**Assigned task:**
I'd like the full listing transcribed exactly, with no images included.

**Recorded information:**
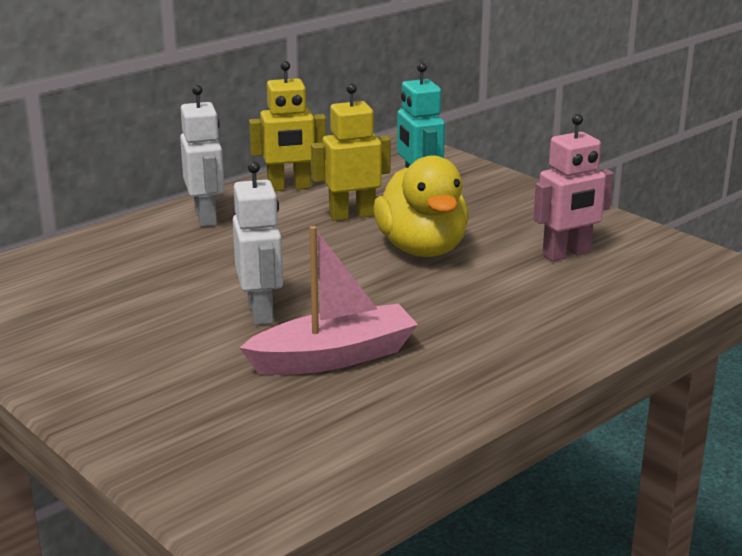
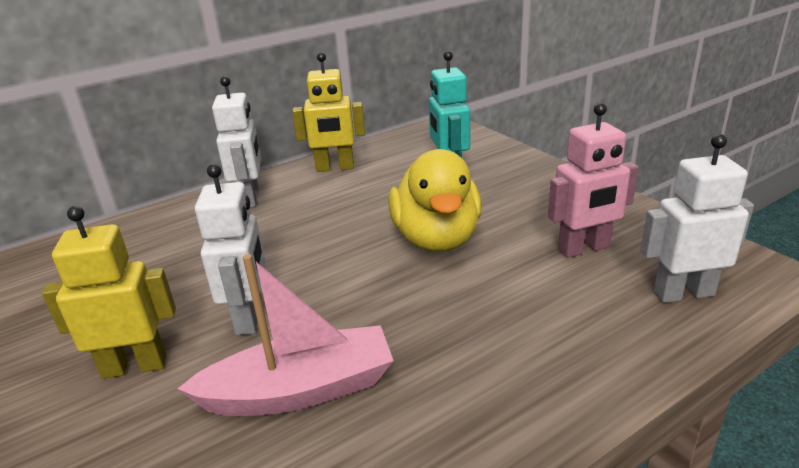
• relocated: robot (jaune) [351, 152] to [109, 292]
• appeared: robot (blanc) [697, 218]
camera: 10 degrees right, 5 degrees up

**Solution:**
• relocated: robot (jaune) [351, 152] to [109, 292]
• appeared: robot (blanc) [697, 218]
camera: 10 degrees right, 5 degrees up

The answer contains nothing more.